▸ Problem statement
The line containing "tan brick G9 level 2 -> tan brick G11 level 2" marks the end, so write out exactly every line from the top of the entries below through that one.

== Data for this task ==

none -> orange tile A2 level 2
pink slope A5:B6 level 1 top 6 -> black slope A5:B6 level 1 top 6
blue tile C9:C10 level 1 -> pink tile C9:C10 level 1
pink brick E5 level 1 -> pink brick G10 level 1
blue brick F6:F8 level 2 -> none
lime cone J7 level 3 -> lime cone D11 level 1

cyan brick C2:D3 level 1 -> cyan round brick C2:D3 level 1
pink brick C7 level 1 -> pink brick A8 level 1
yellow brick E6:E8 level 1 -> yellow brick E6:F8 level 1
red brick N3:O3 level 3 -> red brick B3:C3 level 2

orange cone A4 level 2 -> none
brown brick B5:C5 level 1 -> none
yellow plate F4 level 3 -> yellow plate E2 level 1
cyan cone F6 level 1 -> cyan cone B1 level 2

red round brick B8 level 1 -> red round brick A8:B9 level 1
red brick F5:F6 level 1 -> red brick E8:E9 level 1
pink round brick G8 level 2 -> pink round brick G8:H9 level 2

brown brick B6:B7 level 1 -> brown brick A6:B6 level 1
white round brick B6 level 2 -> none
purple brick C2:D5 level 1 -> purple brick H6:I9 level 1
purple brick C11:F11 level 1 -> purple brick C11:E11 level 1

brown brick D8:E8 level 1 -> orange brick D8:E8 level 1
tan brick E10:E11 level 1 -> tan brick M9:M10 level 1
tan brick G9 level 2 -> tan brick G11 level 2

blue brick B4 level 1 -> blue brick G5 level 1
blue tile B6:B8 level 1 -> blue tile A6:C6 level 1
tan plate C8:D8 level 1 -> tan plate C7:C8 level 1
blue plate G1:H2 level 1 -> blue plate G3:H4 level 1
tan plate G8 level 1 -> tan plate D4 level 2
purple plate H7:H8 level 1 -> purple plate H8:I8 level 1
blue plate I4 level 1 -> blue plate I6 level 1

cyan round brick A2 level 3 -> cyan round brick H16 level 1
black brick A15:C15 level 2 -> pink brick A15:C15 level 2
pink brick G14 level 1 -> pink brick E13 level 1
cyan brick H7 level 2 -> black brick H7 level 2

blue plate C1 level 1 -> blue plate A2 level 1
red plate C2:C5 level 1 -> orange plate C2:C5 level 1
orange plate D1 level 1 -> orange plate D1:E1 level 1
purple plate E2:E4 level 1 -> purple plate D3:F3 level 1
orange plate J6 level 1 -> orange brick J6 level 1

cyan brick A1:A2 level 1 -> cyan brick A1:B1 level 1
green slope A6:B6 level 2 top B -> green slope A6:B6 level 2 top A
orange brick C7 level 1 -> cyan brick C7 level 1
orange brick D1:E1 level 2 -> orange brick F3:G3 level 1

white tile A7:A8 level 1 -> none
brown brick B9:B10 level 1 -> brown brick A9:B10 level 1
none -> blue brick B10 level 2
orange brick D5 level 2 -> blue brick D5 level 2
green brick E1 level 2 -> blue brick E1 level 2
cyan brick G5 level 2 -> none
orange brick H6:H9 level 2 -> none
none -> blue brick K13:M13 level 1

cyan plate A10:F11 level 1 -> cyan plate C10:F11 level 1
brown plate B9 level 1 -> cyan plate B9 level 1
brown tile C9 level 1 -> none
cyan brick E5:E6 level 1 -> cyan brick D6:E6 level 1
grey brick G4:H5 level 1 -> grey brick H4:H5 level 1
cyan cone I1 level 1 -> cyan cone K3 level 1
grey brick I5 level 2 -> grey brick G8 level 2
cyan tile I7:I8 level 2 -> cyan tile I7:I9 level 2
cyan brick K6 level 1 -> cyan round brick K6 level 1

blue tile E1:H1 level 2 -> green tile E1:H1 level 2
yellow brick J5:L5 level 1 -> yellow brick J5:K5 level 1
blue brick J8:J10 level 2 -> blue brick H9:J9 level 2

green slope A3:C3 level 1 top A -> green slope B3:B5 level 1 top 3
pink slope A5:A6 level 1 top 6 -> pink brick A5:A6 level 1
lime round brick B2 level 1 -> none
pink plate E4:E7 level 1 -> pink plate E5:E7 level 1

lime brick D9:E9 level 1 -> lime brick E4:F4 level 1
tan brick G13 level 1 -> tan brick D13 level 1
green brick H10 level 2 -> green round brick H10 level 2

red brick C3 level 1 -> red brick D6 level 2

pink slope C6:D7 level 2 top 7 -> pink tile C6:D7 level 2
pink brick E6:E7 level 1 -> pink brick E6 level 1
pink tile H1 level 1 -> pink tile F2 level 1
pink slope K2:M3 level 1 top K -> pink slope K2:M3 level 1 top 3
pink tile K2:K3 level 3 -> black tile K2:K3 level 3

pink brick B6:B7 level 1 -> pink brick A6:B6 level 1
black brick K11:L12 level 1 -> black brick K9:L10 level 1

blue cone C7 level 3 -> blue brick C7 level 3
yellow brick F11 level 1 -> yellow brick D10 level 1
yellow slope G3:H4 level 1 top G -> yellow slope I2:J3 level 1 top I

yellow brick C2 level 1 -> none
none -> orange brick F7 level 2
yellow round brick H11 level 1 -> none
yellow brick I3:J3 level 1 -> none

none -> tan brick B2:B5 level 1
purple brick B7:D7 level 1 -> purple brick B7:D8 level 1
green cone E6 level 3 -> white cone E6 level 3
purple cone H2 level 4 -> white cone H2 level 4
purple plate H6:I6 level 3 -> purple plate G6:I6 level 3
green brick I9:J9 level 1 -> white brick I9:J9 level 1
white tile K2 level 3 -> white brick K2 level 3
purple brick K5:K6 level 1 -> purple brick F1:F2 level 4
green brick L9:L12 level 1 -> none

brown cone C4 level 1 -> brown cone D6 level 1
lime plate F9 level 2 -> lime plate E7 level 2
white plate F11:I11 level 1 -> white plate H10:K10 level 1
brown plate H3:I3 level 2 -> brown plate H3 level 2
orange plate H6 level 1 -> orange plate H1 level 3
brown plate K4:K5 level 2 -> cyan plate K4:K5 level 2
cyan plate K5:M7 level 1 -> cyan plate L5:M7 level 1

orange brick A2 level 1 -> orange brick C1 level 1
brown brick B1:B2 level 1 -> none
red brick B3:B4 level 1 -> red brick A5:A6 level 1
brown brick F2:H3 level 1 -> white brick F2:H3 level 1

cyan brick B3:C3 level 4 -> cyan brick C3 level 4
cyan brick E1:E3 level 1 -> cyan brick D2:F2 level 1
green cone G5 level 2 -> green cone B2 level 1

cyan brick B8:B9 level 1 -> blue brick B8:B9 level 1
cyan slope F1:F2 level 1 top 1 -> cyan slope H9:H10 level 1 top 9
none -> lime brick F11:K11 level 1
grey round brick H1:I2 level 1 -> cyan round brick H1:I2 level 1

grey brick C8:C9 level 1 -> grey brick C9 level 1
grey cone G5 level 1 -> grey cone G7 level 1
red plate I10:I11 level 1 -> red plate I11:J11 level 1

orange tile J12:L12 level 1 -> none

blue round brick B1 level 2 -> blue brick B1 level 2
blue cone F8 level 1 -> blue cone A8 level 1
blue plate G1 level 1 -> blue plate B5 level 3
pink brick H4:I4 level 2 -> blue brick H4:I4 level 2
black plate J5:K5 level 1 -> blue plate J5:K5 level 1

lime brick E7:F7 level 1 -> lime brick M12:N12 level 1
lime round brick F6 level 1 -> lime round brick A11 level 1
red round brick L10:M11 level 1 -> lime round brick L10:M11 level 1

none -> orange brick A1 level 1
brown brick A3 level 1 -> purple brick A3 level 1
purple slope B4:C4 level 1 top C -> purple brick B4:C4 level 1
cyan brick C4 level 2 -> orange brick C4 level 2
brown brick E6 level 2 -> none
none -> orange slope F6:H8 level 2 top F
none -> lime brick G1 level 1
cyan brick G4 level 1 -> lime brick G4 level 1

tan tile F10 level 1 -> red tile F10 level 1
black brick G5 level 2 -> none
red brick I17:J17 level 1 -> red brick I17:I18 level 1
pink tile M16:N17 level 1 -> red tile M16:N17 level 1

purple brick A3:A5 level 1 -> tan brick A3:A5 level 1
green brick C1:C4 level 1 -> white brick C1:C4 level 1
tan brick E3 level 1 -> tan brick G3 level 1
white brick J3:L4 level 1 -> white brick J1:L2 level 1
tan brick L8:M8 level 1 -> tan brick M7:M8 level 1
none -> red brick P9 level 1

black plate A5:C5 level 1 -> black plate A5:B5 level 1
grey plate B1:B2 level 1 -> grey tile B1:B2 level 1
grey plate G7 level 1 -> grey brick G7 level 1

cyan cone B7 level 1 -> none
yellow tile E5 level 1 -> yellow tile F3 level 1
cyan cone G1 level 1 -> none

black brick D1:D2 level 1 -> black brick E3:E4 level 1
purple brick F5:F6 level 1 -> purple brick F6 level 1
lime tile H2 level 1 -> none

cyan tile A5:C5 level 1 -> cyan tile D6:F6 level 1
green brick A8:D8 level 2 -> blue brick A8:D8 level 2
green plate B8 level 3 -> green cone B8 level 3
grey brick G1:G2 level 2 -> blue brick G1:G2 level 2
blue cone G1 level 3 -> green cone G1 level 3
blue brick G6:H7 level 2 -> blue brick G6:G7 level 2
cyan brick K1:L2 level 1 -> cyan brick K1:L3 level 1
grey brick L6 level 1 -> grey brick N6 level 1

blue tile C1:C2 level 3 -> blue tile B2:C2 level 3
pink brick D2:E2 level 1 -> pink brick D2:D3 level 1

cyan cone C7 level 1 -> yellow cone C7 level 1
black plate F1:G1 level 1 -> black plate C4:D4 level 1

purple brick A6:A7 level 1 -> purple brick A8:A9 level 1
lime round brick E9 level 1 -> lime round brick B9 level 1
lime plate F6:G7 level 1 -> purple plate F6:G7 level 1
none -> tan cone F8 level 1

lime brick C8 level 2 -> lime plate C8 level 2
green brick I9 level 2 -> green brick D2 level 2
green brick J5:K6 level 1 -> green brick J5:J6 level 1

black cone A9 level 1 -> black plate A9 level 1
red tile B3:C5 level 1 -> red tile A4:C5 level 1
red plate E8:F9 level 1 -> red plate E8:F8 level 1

===

▸ Answer section
none -> orange tile A2 level 2
pink slope A5:B6 level 1 top 6 -> black slope A5:B6 level 1 top 6
blue tile C9:C10 level 1 -> pink tile C9:C10 level 1
pink brick E5 level 1 -> pink brick G10 level 1
blue brick F6:F8 level 2 -> none
lime cone J7 level 3 -> lime cone D11 level 1

cyan brick C2:D3 level 1 -> cyan round brick C2:D3 level 1
pink brick C7 level 1 -> pink brick A8 level 1
yellow brick E6:E8 level 1 -> yellow brick E6:F8 level 1
red brick N3:O3 level 3 -> red brick B3:C3 level 2

orange cone A4 level 2 -> none
brown brick B5:C5 level 1 -> none
yellow plate F4 level 3 -> yellow plate E2 level 1
cyan cone F6 level 1 -> cyan cone B1 level 2

red round brick B8 level 1 -> red round brick A8:B9 level 1
red brick F5:F6 level 1 -> red brick E8:E9 level 1
pink round brick G8 level 2 -> pink round brick G8:H9 level 2

brown brick B6:B7 level 1 -> brown brick A6:B6 level 1
white round brick B6 level 2 -> none
purple brick C2:D5 level 1 -> purple brick H6:I9 level 1
purple brick C11:F11 level 1 -> purple brick C11:E11 level 1

brown brick D8:E8 level 1 -> orange brick D8:E8 level 1
tan brick E10:E11 level 1 -> tan brick M9:M10 level 1
tan brick G9 level 2 -> tan brick G11 level 2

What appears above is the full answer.